ABOUT THIS TASK
Work out the number of lines in the records that include the word "turned"; reply with that number alone.

DATA TO USE
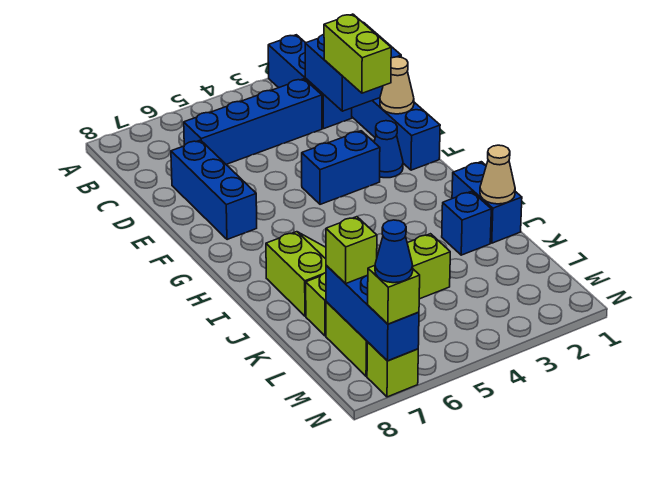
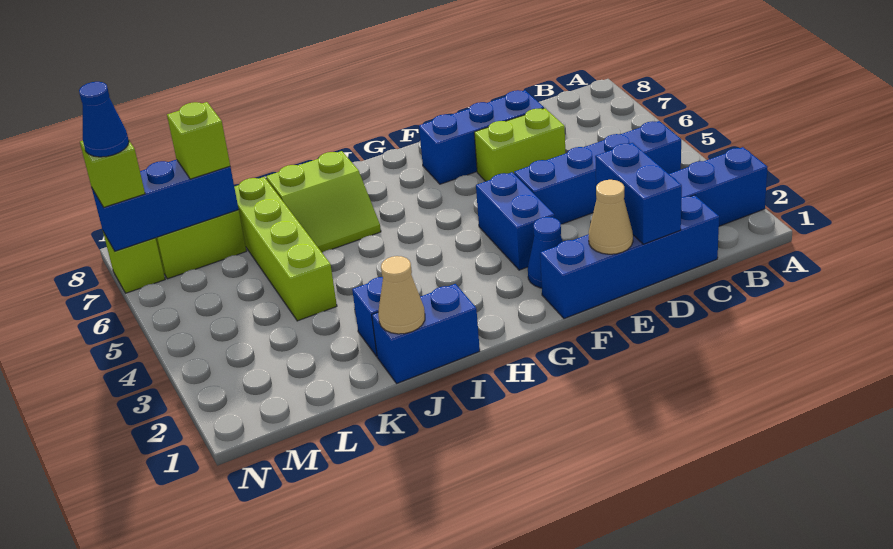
blue 2x2 brick [305,22,401,111] -> blue 1x2 brick [595,143,682,244]
blue 1x4 brick [184,79,322,164] -> blue 1x4 brick turned to [514,121,681,224]
lime 1x2 brick [324,14,391,93] -> lime 1x2 brick moved to [474,108,565,181]

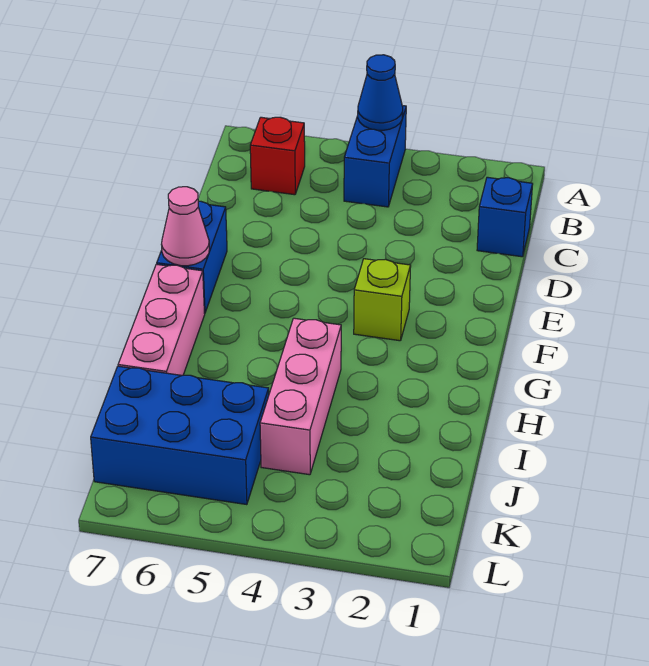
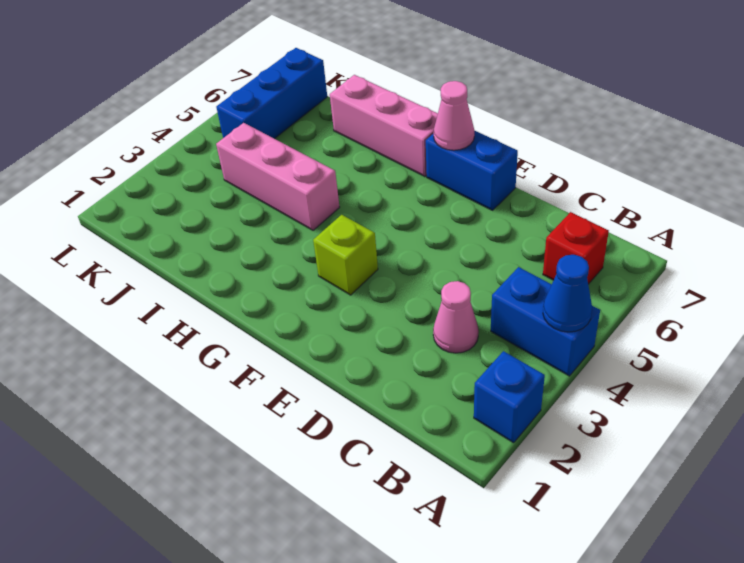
blue 1x1 brick [477,177,533,257] -> blue 1x1 brick moved to [474,351,545,443]
none -> pink 1x1 cone [433,281,479,353]
blue 2x3 brick [91,366,269,505] -> blue 1x3 brick [216,48,327,139]

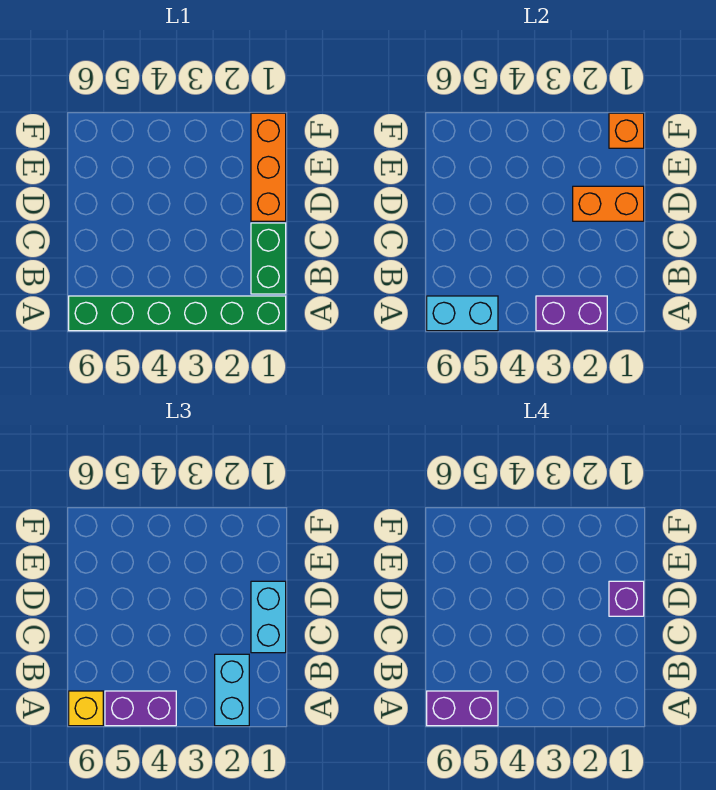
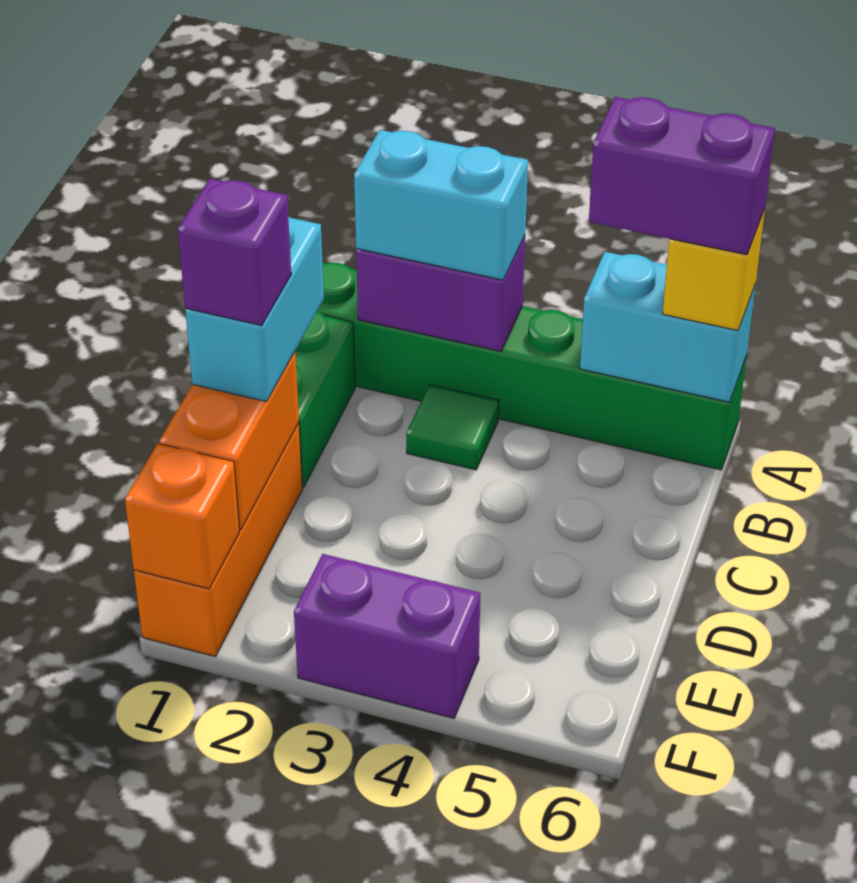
cyan 1x2 brick [215,654,249,726] -> cyan 1x2 brick turned to [354,130,528,280]
purple 1x2 brick [105,691,176,726] -> purple 1x2 brick moved to [294,554,480,718]
none -> green 1x1 tile [406,385,499,470]
orange 1x2 brick [573,186,644,221] -> orange 1x2 brick turned to [159,352,299,530]

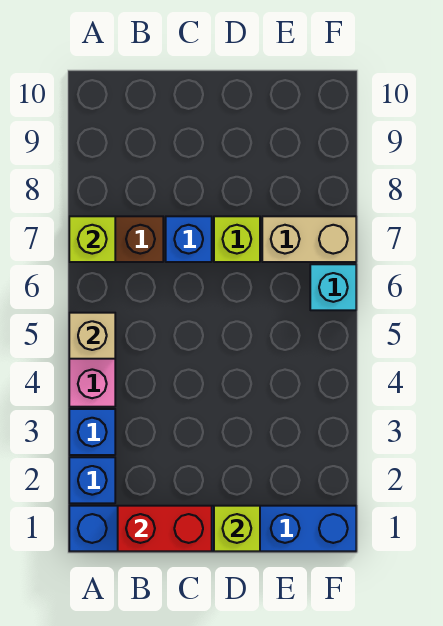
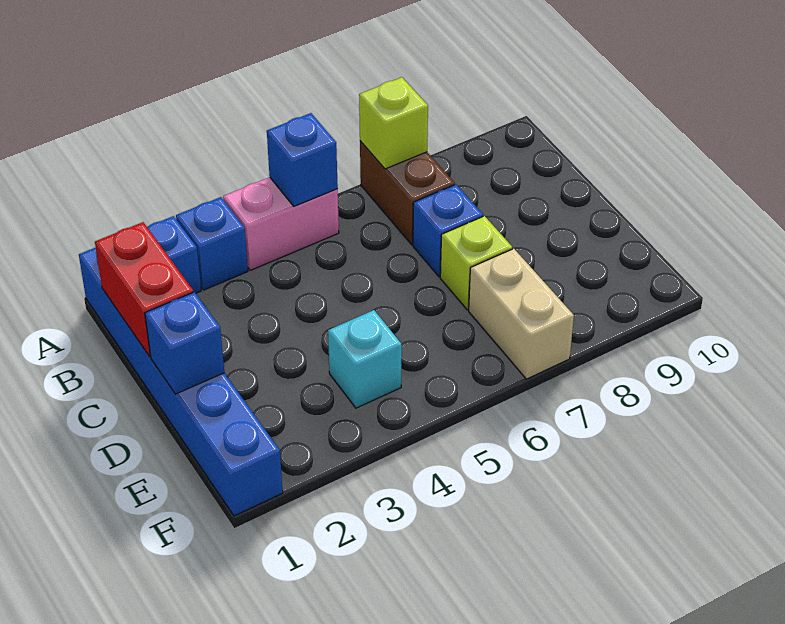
tan 1x1 brick [69,313,115,359] -> blue 1x1 brick [267,113,338,206]
lime 1x1 brick [214,506,260,551] -> blue 1x1 brick [145,292,224,394]
cyan 1x1 brick [310,264,356,310] -> cyan 1x1 brick moved to [328,310,402,408]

OUTPUT FOR THIS TASK
3